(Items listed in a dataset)
_ _ _ _
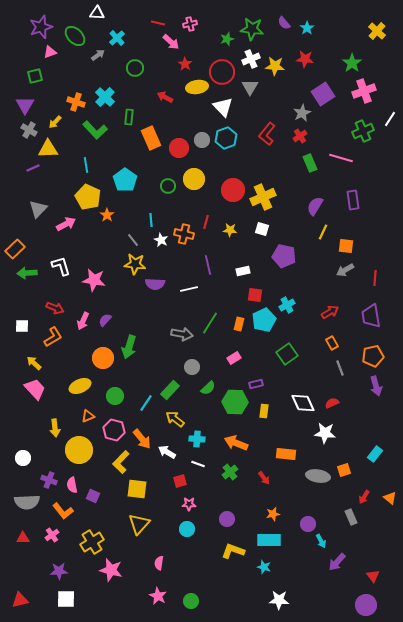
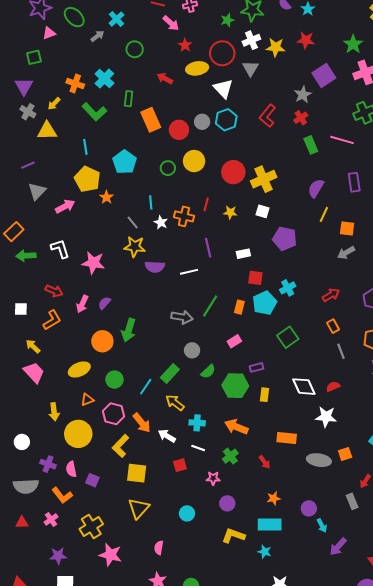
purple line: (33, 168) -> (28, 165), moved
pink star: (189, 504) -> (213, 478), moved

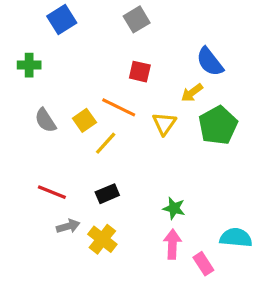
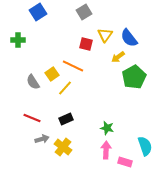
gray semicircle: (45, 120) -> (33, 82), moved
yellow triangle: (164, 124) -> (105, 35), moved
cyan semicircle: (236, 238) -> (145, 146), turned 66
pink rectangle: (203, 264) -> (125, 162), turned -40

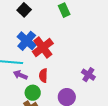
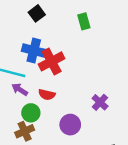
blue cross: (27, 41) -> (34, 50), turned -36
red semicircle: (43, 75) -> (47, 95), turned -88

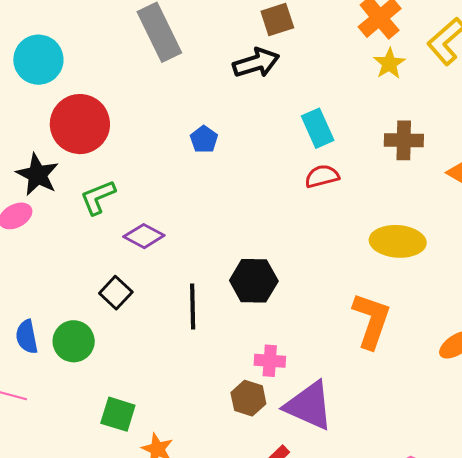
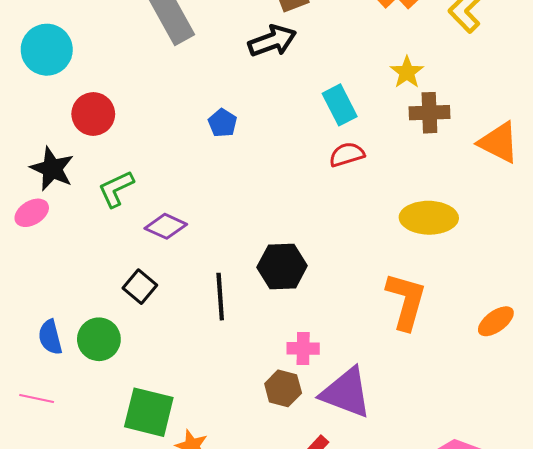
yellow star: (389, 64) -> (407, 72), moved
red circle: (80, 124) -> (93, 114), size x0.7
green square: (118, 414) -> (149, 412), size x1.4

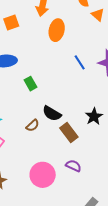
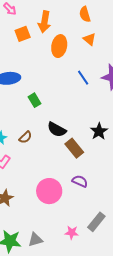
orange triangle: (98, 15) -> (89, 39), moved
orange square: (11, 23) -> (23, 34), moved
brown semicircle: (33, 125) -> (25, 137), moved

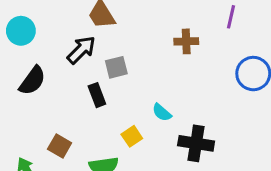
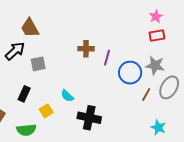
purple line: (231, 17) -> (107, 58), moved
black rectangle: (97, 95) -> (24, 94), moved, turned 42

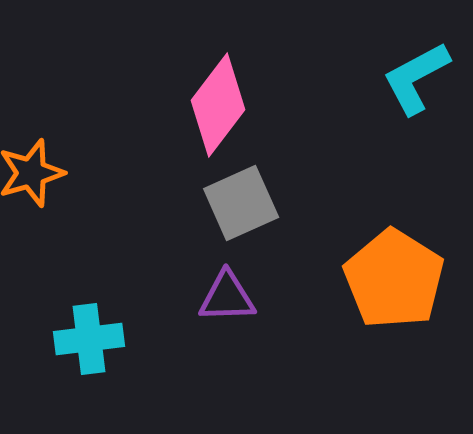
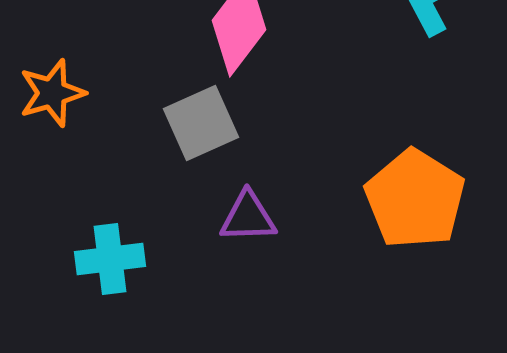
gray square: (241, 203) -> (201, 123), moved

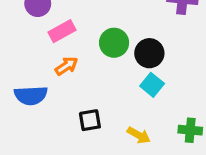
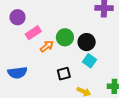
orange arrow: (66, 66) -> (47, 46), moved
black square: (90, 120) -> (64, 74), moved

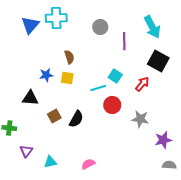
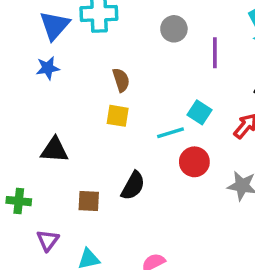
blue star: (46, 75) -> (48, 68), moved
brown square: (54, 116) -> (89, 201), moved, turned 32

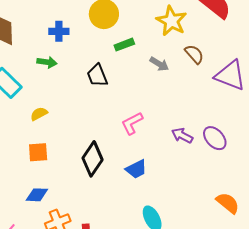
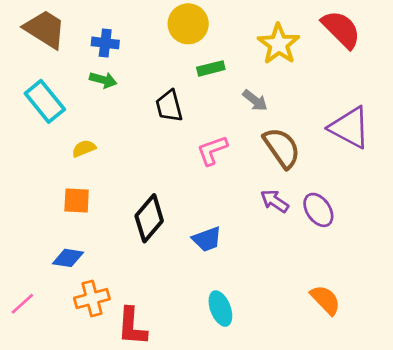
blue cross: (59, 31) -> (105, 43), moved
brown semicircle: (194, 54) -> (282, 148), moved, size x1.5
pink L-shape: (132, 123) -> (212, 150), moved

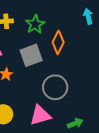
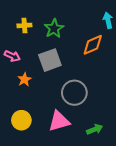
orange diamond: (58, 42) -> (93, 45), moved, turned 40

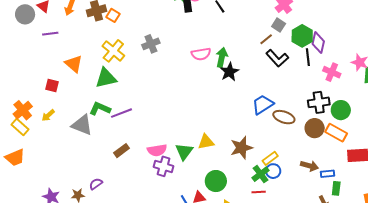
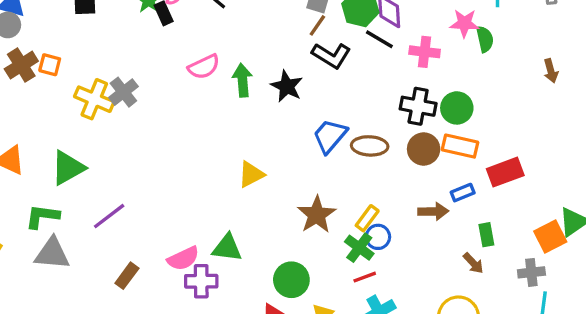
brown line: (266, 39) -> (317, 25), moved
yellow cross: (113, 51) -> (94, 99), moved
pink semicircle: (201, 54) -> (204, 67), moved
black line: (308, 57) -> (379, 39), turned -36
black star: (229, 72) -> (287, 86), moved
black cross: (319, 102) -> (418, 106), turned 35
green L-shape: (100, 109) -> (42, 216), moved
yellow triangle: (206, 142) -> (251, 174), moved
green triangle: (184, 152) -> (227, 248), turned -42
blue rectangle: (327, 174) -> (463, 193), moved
_ _ _ _
**Aim of the task:** Give back each entry verbatim but drop its pictures.

**Expected answer:**
purple line: (33, 168) -> (28, 165), moved
pink star: (189, 504) -> (213, 478), moved

gray semicircle: (45, 120) -> (33, 82), moved
yellow triangle: (164, 124) -> (105, 35), moved
cyan semicircle: (236, 238) -> (145, 146), turned 66
pink rectangle: (203, 264) -> (125, 162), turned -40

blue cross: (27, 41) -> (34, 50), turned -36
red semicircle: (43, 75) -> (47, 95), turned -88

yellow star: (389, 64) -> (407, 72), moved
red circle: (80, 124) -> (93, 114), size x0.7
green square: (118, 414) -> (149, 412), size x1.4

orange triangle: (98, 15) -> (89, 39), moved
orange square: (11, 23) -> (23, 34), moved
brown semicircle: (33, 125) -> (25, 137), moved

purple line: (231, 17) -> (107, 58), moved
black rectangle: (97, 95) -> (24, 94), moved, turned 42

gray square: (241, 203) -> (201, 123), moved

orange arrow: (66, 66) -> (47, 46), moved
black square: (90, 120) -> (64, 74), moved

blue star: (46, 75) -> (48, 68), moved
brown square: (54, 116) -> (89, 201), moved, turned 32

blue cross: (59, 31) -> (105, 43), moved
brown semicircle: (194, 54) -> (282, 148), moved, size x1.5
pink L-shape: (132, 123) -> (212, 150), moved

orange diamond: (58, 42) -> (93, 45), moved, turned 40

brown line: (266, 39) -> (317, 25), moved
yellow cross: (113, 51) -> (94, 99), moved
pink semicircle: (201, 54) -> (204, 67), moved
black line: (308, 57) -> (379, 39), turned -36
black star: (229, 72) -> (287, 86), moved
black cross: (319, 102) -> (418, 106), turned 35
green L-shape: (100, 109) -> (42, 216), moved
yellow triangle: (206, 142) -> (251, 174), moved
green triangle: (184, 152) -> (227, 248), turned -42
blue rectangle: (327, 174) -> (463, 193), moved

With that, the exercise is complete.